Dataset section =
* * *

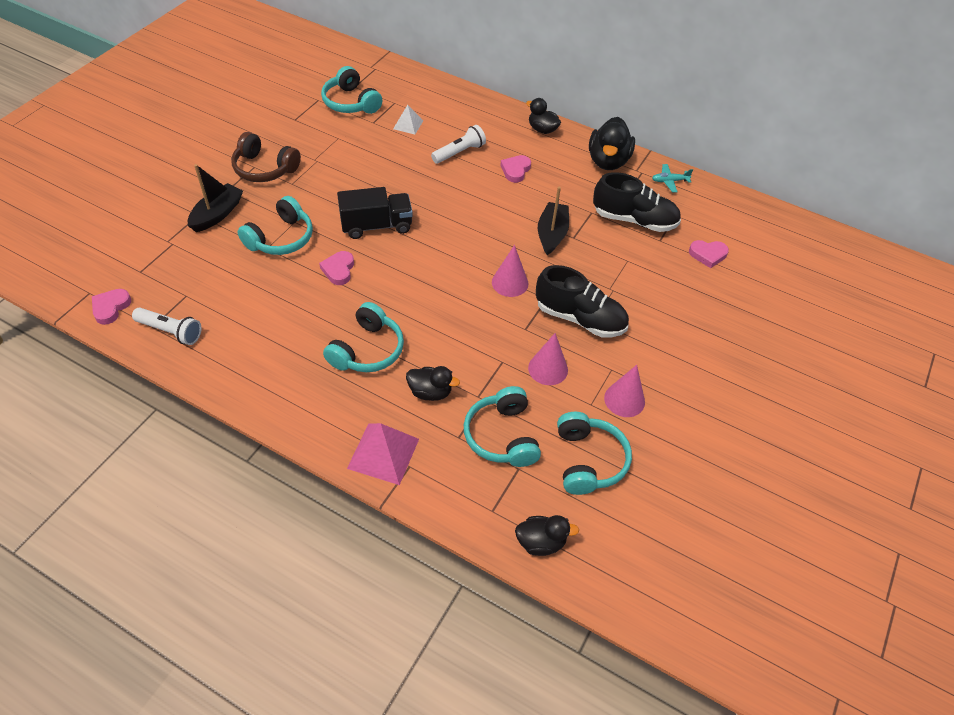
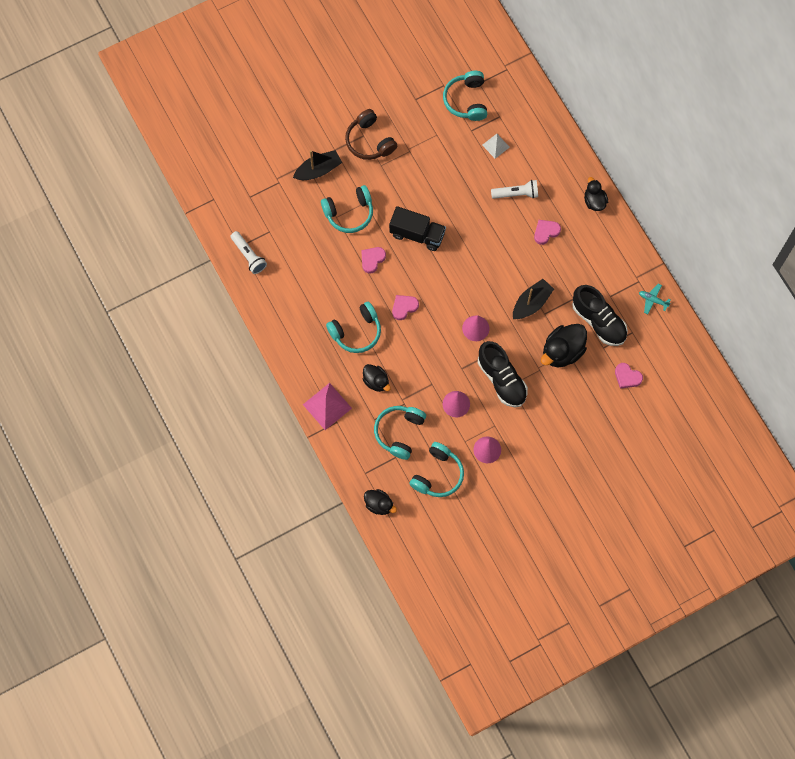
camera: 35 degrees right, 20 degrees up
(111, 308) = (221, 218): pink heart -> pink heart (404, 307)
(608, 161) = (621, 258): black duck -> black duck (562, 351)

* * *

What the task requires =
Output the data above exactly; pictures do not belong in the copy.

Problem solution =
camera: 35 degrees right, 20 degrees up
(111, 308) = (221, 218): pink heart -> pink heart (404, 307)
(608, 161) = (621, 258): black duck -> black duck (562, 351)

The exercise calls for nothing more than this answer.